Task requirements
The word "white" marks the lines to find; copy every such line from the data below.

Input data
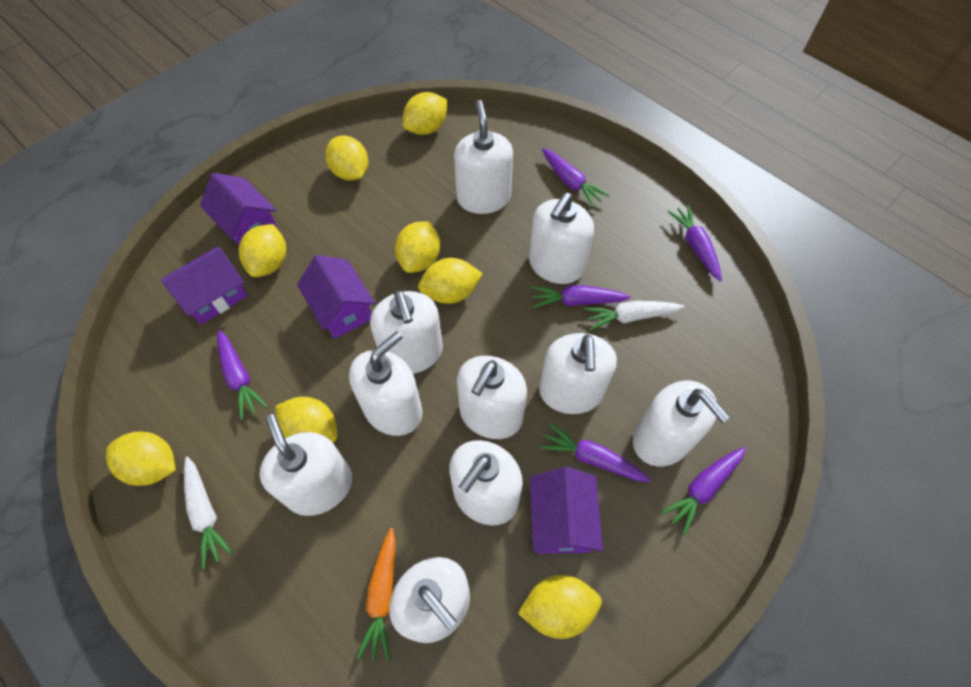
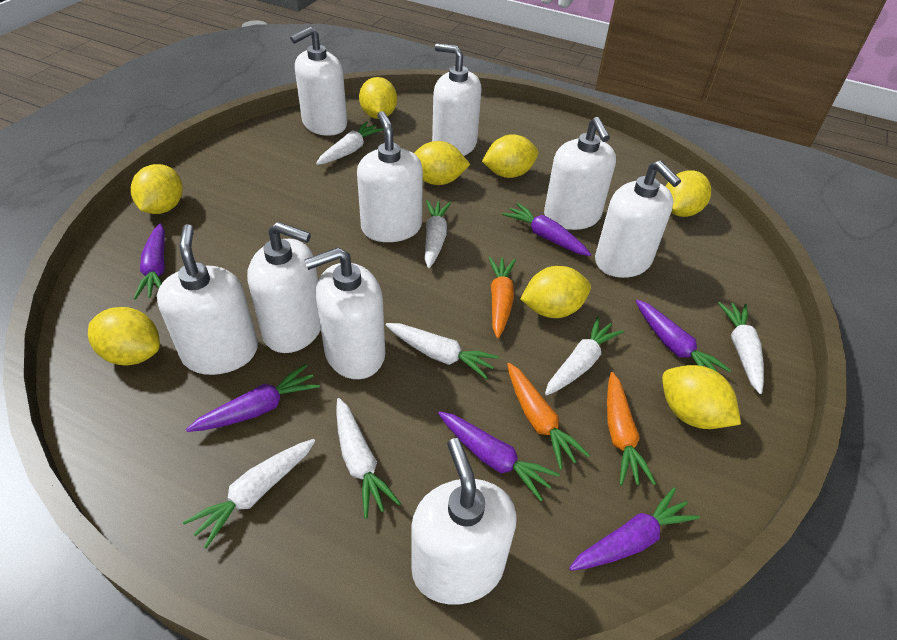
orange carrot: 1 -> 3
purple house: 4 -> 0
white carrot: 2 -> 7
white soap dispenser: 10 -> 9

Solution
white carrot: 2 -> 7
white soap dispenser: 10 -> 9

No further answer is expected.